Each line from the beginning of the entries below through the line that includes "turquoise cap [542,441,615,492] -> none" must be returned exactly as given.
━━━━━━━━━━
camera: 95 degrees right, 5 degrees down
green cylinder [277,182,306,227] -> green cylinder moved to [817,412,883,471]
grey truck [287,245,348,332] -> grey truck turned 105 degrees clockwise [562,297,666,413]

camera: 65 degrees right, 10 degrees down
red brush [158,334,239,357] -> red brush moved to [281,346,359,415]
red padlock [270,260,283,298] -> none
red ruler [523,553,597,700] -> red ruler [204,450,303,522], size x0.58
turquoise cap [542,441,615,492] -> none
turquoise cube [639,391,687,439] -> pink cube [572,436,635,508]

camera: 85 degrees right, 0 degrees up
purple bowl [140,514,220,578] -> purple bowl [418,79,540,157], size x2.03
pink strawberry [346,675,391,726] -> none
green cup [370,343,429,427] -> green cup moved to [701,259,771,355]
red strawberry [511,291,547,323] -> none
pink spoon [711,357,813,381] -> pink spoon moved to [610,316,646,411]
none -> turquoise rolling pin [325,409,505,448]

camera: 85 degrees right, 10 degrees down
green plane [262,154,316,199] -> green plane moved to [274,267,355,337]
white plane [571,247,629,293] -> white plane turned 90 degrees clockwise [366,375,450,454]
━━━━━━━━━━
_TASK RESPONSE:_
camera: 95 degrees right, 5 degrees down
green cylinder [277,182,306,227] -> green cylinder moved to [817,412,883,471]
grey truck [287,245,348,332] -> grey truck turned 105 degrees clockwise [562,297,666,413]

camera: 65 degrees right, 10 degrees down
red brush [158,334,239,357] -> red brush moved to [281,346,359,415]
red padlock [270,260,283,298] -> none
red ruler [523,553,597,700] -> red ruler [204,450,303,522], size x0.58
turquoise cap [542,441,615,492] -> none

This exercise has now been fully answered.